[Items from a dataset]

====================

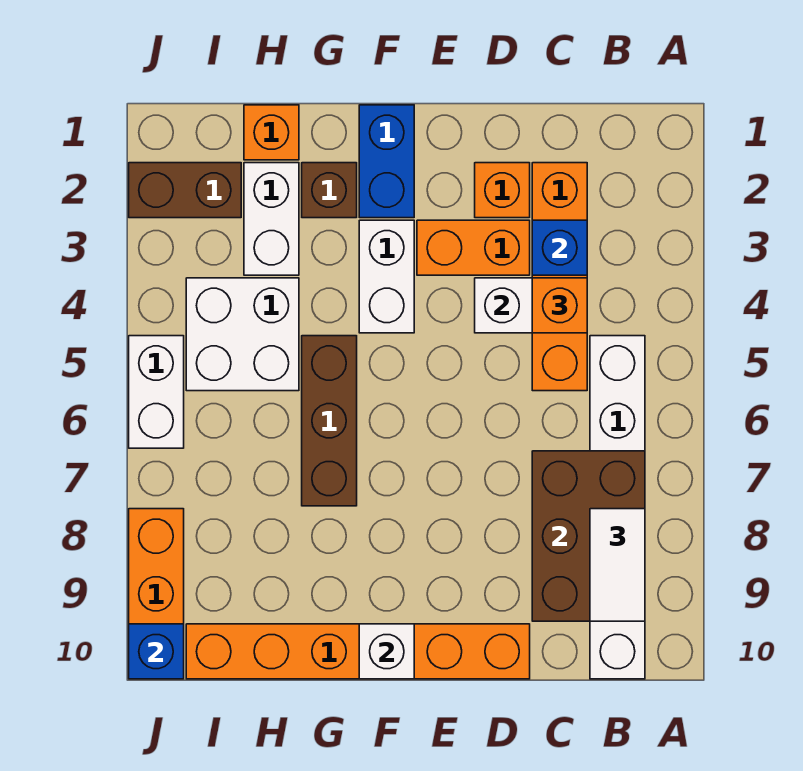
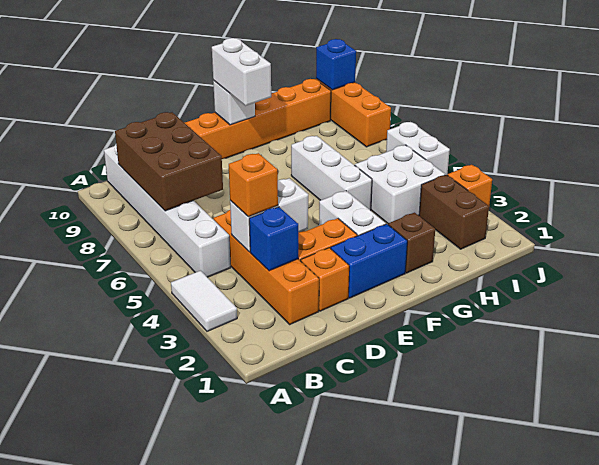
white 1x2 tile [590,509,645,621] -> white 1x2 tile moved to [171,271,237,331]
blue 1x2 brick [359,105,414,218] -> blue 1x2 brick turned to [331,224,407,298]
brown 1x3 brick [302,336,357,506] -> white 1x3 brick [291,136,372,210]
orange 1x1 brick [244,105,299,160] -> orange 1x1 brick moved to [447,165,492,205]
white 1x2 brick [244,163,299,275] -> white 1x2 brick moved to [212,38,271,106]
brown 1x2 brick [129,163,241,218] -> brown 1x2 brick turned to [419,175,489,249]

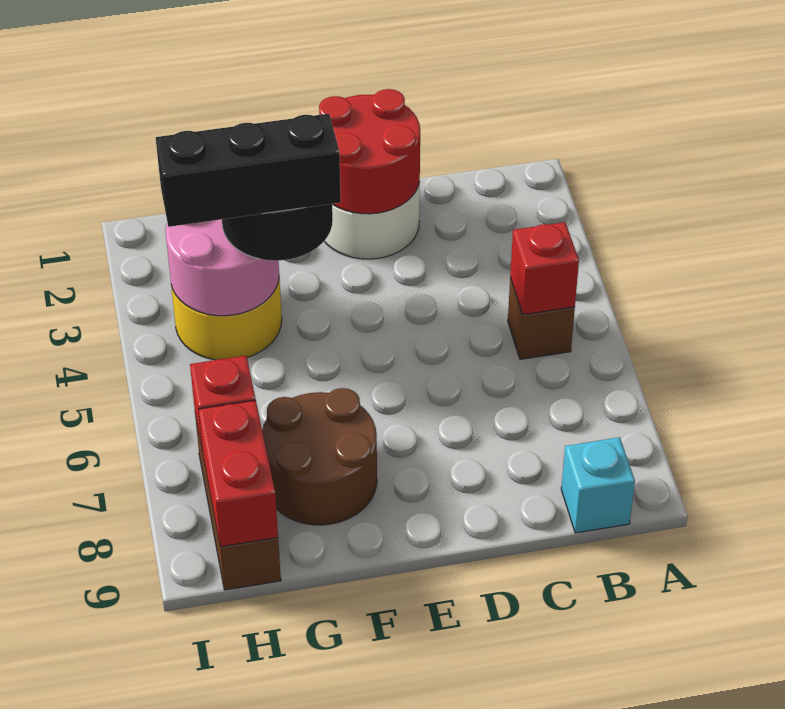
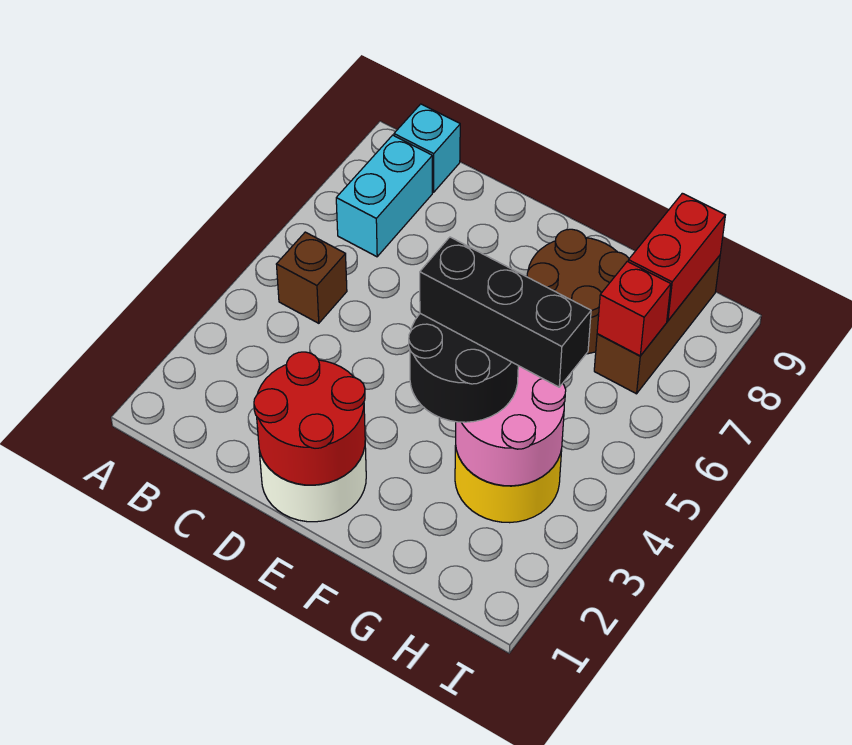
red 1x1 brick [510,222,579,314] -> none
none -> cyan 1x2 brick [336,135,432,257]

====================

## Exercise details:
Take each line from the records and copy it unchanged, leaving images out.

## Answer to the exercise:
white 1x2 tile [590,509,645,621] -> white 1x2 tile moved to [171,271,237,331]
blue 1x2 brick [359,105,414,218] -> blue 1x2 brick turned to [331,224,407,298]
brown 1x3 brick [302,336,357,506] -> white 1x3 brick [291,136,372,210]
orange 1x1 brick [244,105,299,160] -> orange 1x1 brick moved to [447,165,492,205]
white 1x2 brick [244,163,299,275] -> white 1x2 brick moved to [212,38,271,106]
brown 1x2 brick [129,163,241,218] -> brown 1x2 brick turned to [419,175,489,249]

red 1x1 brick [510,222,579,314] -> none
none -> cyan 1x2 brick [336,135,432,257]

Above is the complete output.